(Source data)
_ _ _

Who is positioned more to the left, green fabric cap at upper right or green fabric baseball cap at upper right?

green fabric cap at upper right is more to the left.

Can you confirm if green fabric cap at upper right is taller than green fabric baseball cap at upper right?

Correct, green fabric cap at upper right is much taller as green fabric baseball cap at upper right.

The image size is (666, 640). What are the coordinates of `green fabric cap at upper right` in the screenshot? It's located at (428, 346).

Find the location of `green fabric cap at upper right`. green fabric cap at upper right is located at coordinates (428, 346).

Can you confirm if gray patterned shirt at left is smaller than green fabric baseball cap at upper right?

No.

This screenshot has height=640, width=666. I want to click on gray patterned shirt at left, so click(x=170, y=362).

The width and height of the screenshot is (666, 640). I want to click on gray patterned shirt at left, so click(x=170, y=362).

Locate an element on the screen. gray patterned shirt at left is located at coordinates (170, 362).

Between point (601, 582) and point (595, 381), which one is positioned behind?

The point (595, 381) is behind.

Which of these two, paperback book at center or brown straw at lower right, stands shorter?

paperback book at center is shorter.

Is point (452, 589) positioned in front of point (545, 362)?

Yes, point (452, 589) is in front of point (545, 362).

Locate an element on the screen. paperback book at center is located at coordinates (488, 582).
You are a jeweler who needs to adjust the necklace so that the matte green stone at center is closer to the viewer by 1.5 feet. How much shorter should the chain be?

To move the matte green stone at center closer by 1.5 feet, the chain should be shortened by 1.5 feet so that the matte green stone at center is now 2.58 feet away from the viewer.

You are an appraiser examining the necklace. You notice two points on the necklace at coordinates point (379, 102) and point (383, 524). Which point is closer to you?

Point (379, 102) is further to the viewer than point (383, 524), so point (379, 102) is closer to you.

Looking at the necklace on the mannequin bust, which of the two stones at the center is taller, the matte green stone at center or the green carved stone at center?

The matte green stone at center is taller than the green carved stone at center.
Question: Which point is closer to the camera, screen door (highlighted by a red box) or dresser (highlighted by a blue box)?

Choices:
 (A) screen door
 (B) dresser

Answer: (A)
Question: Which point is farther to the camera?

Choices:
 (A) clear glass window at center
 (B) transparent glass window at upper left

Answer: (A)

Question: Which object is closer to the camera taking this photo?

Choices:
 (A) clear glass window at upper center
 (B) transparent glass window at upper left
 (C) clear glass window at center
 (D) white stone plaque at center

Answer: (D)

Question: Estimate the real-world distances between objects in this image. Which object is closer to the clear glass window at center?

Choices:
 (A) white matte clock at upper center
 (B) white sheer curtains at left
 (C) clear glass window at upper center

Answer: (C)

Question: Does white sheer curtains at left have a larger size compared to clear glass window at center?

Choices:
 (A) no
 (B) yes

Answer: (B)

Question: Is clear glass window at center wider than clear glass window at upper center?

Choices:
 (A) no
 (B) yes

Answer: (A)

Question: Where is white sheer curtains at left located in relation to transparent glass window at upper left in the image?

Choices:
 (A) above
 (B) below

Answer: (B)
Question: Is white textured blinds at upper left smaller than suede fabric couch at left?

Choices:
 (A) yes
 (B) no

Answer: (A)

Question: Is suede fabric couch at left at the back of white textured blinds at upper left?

_ _ _

Reproduce the listing word for word, from its first line through the line containing "Locate an element on the screen. gray", including that line.

:: EXERCISE SOLUTION ::
Who is positioned more to the left, green fabric cap at upper right or green fabric baseball cap at upper right?

green fabric cap at upper right is more to the left.

Can you confirm if green fabric cap at upper right is taller than green fabric baseball cap at upper right?

Correct, green fabric cap at upper right is much taller as green fabric baseball cap at upper right.

The image size is (666, 640). What are the coordinates of `green fabric cap at upper right` in the screenshot? It's located at (428, 346).

Find the location of `green fabric cap at upper right`. green fabric cap at upper right is located at coordinates (428, 346).

Can you confirm if gray patterned shirt at left is smaller than green fabric baseball cap at upper right?

No.

This screenshot has height=640, width=666. I want to click on gray patterned shirt at left, so click(x=170, y=362).

The width and height of the screenshot is (666, 640). I want to click on gray patterned shirt at left, so click(x=170, y=362).

Locate an element on the screen. gray patterned shirt at left is located at coordinates (170, 362).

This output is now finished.